**SOURCE INFORMATION:**
-*-
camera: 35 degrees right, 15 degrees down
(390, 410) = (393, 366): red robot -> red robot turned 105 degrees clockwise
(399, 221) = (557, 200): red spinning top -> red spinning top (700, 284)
-*-
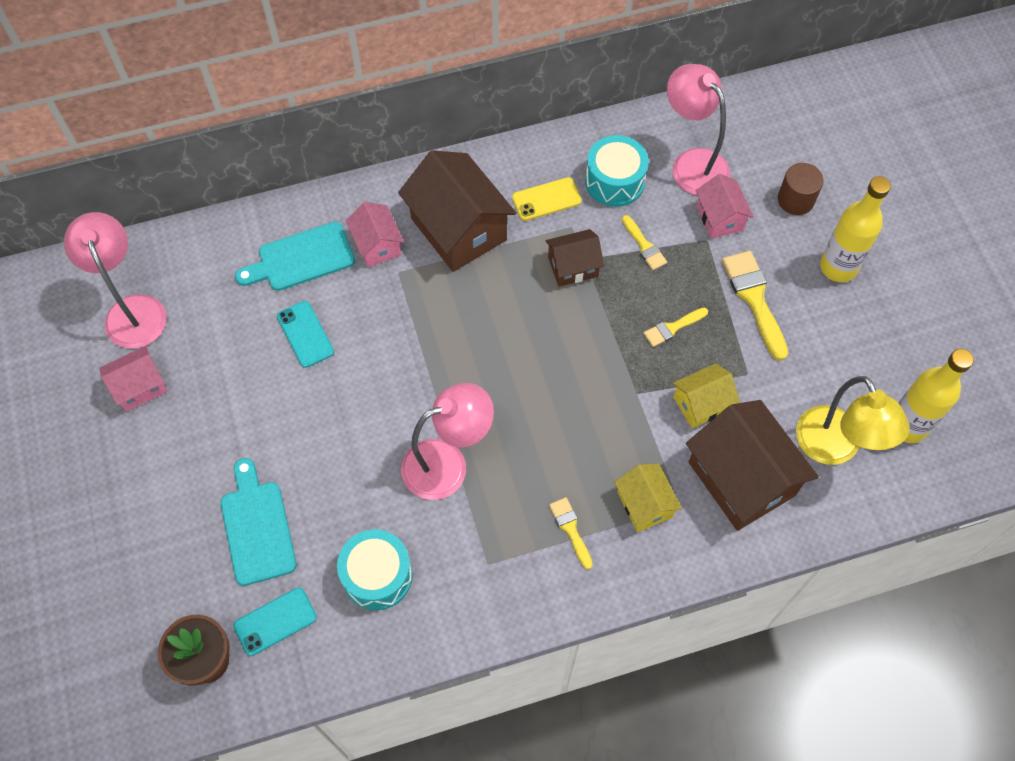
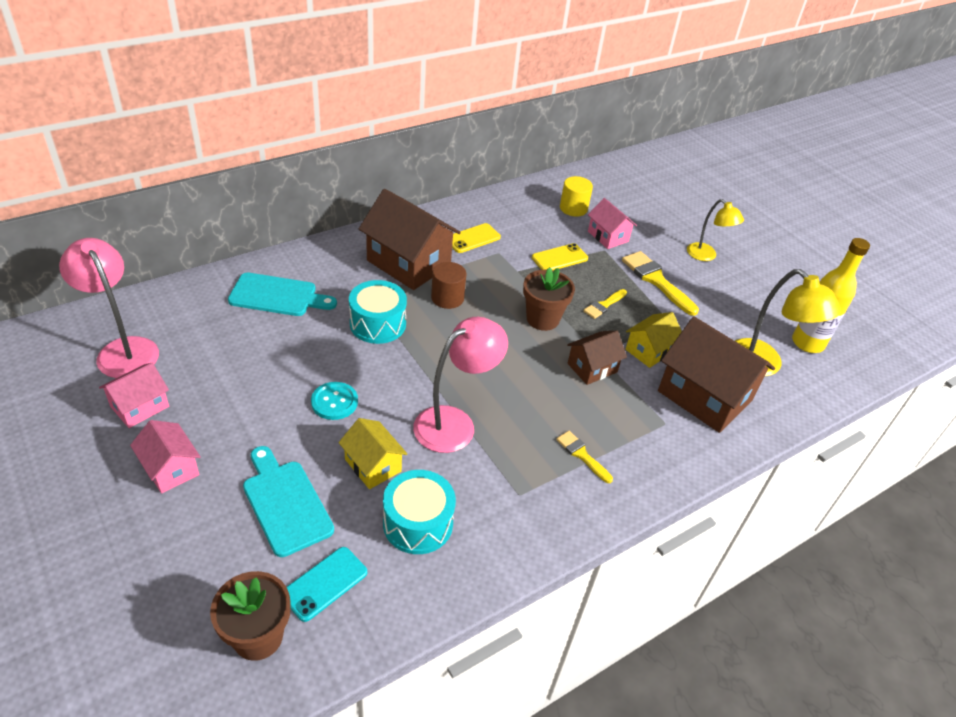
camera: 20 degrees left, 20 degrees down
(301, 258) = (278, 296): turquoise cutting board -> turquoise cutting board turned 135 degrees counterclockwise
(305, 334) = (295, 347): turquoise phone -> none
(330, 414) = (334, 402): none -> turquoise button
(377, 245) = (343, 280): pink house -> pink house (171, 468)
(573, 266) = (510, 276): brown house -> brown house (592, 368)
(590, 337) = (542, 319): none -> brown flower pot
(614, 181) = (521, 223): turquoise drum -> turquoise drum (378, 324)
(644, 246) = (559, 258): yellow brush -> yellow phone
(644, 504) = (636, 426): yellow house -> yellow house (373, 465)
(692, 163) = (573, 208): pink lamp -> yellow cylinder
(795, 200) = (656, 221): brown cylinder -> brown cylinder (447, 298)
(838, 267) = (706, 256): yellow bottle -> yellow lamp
-*-
**TASK TO CARRY OUT:**
Collect each line of the entries that has the word "none", copying it in full.

**ANSWER TO THE EXERCISE:**
(305, 334) = (295, 347): turquoise phone -> none
(330, 414) = (334, 402): none -> turquoise button
(590, 337) = (542, 319): none -> brown flower pot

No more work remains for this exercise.